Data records

==============================

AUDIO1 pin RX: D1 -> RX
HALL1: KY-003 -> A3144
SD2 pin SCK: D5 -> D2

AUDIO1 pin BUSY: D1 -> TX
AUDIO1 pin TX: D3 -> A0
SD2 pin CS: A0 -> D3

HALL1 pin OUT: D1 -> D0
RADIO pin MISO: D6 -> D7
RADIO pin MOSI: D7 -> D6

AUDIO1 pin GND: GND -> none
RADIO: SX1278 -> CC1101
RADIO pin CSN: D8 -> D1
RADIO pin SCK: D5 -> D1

==============================

### TO DO
If a line of the records above holds the word "RADIO", show it.

### EXPECTED ANSWER
RADIO pin MISO: D6 -> D7
RADIO pin MOSI: D7 -> D6
RADIO: SX1278 -> CC1101
RADIO pin CSN: D8 -> D1
RADIO pin SCK: D5 -> D1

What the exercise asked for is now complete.